[RECORDED DATA]
___
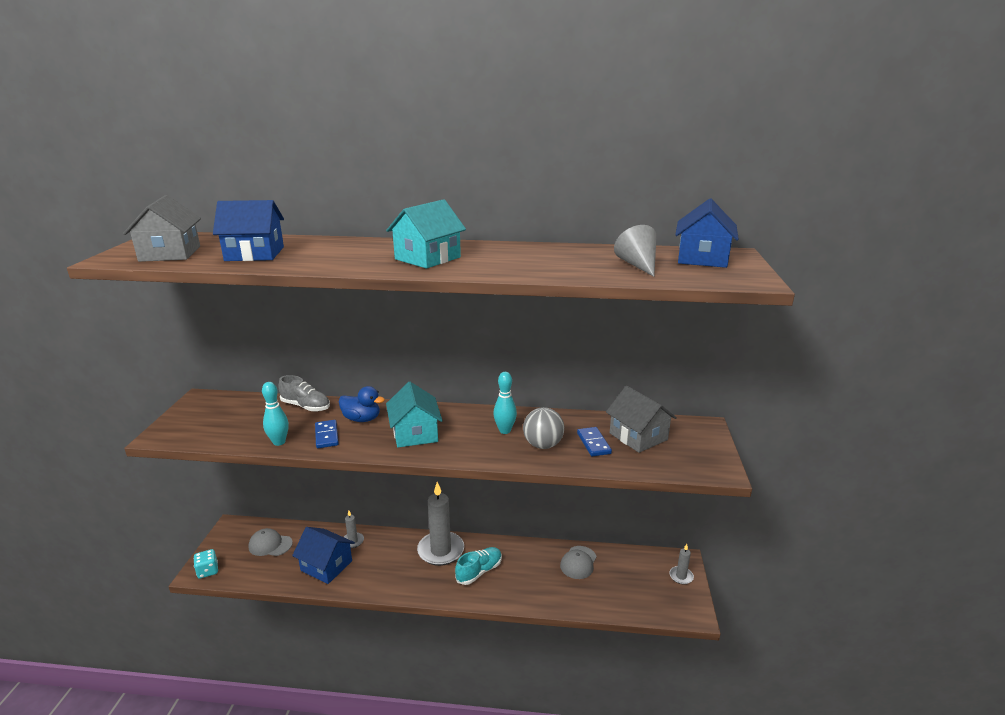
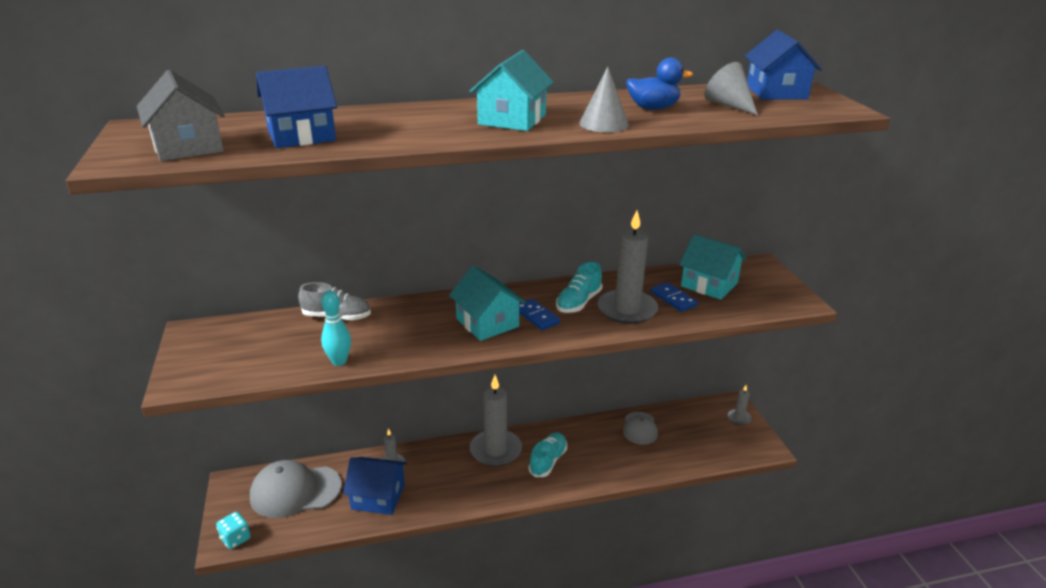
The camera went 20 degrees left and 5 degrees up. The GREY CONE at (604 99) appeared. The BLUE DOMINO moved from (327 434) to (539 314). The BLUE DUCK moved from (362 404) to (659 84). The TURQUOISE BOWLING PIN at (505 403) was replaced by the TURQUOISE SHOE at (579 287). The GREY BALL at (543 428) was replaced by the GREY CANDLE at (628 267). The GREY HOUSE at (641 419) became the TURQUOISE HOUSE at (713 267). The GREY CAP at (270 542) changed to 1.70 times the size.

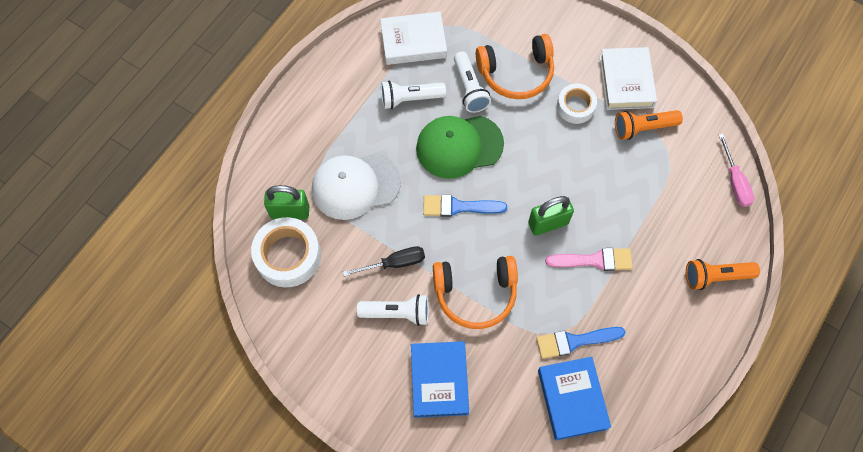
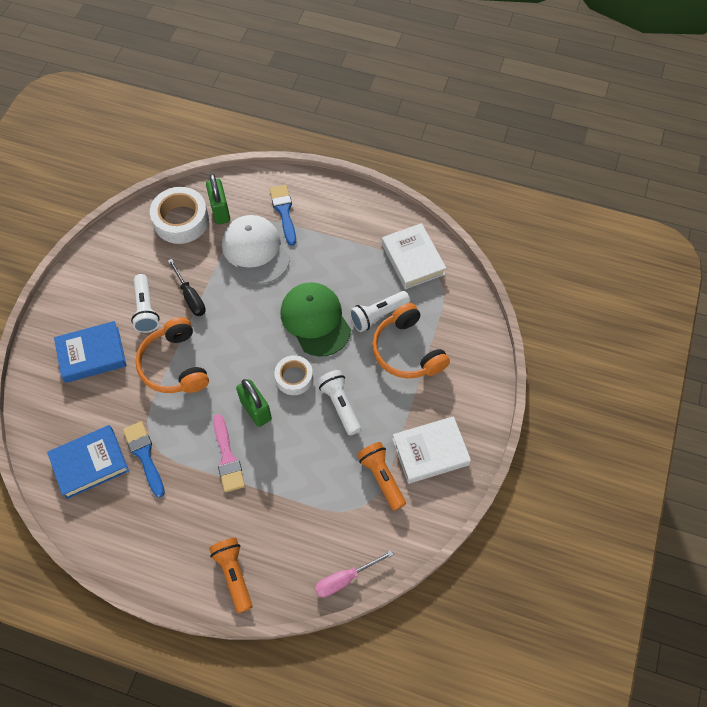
The camera went 75 degrees right and 5 degrees down. The WHITE FLASHLIGHT moved from (413 95) to (339 403). The BLUE BRUSH moved from (465 205) to (282 215). The WHITE TAPE moved from (577 103) to (293 375).

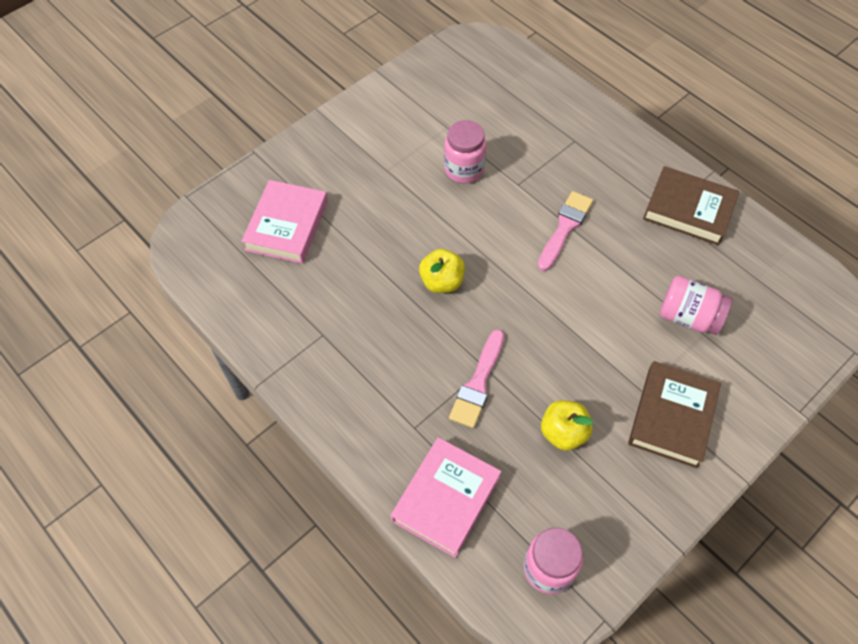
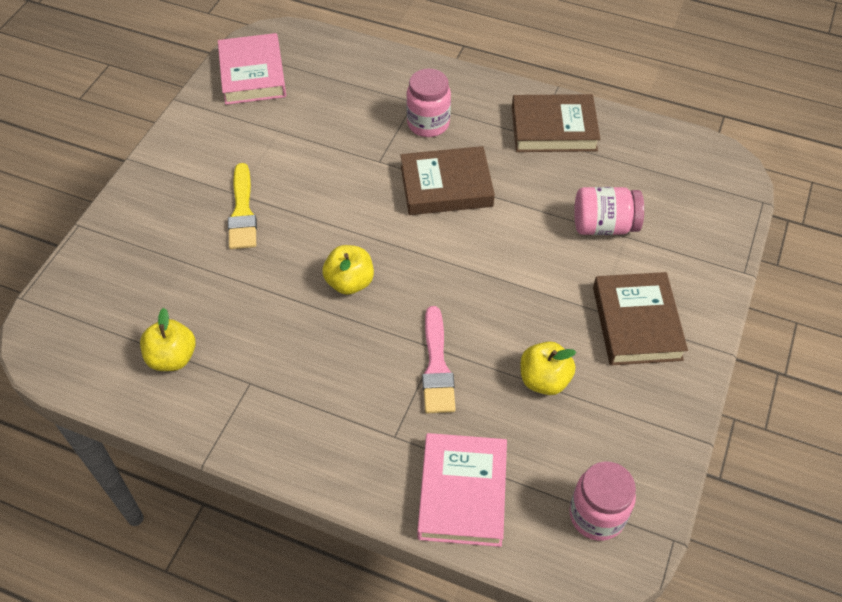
The camera went 25 degrees left and 5 degrees down. The YELLOW APPLE at (168 339) appeared. The YELLOW BRUSH at (242 206) appeared. The PINK BOOK moved from (284 222) to (252 69). The PINK JAR moved from (465 152) to (428 102). The PINK BRUSH at (565 231) was replaced by the BROWN BOOK at (448 180).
___
[EXERCISE INSTRUCTIONS] Copy only the lines running from the one that holds "The camera went 75" through the last line of the data, and include both of those lines. Do not copy any pictures.

[WRITTEN RESPONSE]
The camera went 75 degrees right and 5 degrees down. The WHITE FLASHLIGHT moved from (413 95) to (339 403). The BLUE BRUSH moved from (465 205) to (282 215). The WHITE TAPE moved from (577 103) to (293 375).

The camera went 25 degrees left and 5 degrees down. The YELLOW APPLE at (168 339) appeared. The YELLOW BRUSH at (242 206) appeared. The PINK BOOK moved from (284 222) to (252 69). The PINK JAR moved from (465 152) to (428 102). The PINK BRUSH at (565 231) was replaced by the BROWN BOOK at (448 180).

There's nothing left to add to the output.